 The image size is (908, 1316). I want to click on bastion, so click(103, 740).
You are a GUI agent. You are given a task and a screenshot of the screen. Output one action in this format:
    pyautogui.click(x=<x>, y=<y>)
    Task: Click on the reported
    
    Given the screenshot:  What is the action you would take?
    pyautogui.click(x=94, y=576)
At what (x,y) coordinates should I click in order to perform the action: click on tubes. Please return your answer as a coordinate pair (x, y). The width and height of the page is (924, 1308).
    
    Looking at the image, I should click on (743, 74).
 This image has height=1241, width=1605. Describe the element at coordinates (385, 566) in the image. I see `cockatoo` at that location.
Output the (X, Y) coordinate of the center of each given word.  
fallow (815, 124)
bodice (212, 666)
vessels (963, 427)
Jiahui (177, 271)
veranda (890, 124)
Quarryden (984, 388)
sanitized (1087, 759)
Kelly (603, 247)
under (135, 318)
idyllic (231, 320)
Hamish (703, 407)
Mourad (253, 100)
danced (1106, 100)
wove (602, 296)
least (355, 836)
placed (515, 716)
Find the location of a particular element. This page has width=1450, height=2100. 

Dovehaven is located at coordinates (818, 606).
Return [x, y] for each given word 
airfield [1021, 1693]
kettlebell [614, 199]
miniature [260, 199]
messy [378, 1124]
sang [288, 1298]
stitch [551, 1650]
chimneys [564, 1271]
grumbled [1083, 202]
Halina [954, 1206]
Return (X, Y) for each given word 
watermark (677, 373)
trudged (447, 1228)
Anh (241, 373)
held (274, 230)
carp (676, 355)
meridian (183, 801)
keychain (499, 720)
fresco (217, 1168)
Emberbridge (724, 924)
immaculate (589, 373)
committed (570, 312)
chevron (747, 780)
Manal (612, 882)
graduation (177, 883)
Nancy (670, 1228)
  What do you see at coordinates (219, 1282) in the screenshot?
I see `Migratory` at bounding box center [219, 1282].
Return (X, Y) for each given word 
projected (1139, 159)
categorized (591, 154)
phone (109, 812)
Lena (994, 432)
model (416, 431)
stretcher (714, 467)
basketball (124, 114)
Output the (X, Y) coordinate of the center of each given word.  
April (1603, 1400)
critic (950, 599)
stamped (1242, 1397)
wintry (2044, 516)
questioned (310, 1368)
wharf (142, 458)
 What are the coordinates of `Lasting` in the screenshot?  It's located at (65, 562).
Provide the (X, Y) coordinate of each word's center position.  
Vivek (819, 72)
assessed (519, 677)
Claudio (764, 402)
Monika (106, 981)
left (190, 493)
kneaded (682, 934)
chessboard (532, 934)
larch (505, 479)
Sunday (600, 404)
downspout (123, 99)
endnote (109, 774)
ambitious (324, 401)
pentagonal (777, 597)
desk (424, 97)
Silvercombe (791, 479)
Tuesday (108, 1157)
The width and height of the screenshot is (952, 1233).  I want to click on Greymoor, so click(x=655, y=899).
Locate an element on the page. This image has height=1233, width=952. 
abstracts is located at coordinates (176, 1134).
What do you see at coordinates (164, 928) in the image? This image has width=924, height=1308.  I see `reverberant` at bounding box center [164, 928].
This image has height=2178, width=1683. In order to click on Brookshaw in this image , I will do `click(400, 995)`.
···
» **Your goal**
Express the material from the line containing "left (190, 493)" up to and including the end of the material as a two-column CSV headed input and output. Use one row for each text and its answer, put every field in quotation marks, and turn line breaks into spaces.

» **Answer for the task**
input,output
"left","(190, 493)"
"kneaded","(682, 934)"
"chessboard","(532, 934)"
"larch","(505, 479)"
"Sunday","(600, 404)"
"downspout","(123, 99)"
"endnote","(109, 774)"
"ambitious","(324, 401)"
"pentagonal","(777, 597)"
"desk","(424, 97)"
"Silvercombe","(791, 479)"
"Tuesday","(108, 1157)"
"The width and height of the screenshot is (952, 1233).","I want to click on Greymoor, so click(x=655, y=899)."
"Locate an element on the page. This image has height=1233, width=952.","abstracts is located at coordinates (176, 1134)."
"What do you see at coordinates (164, 928) in the image? This image has width=924, height=1308.","I see `reverberant` at bounding box center [164, 928]."
"This image has height=2178, width=1683. In order to click on Brookshaw in this image",", I will do `click(400, 995)`."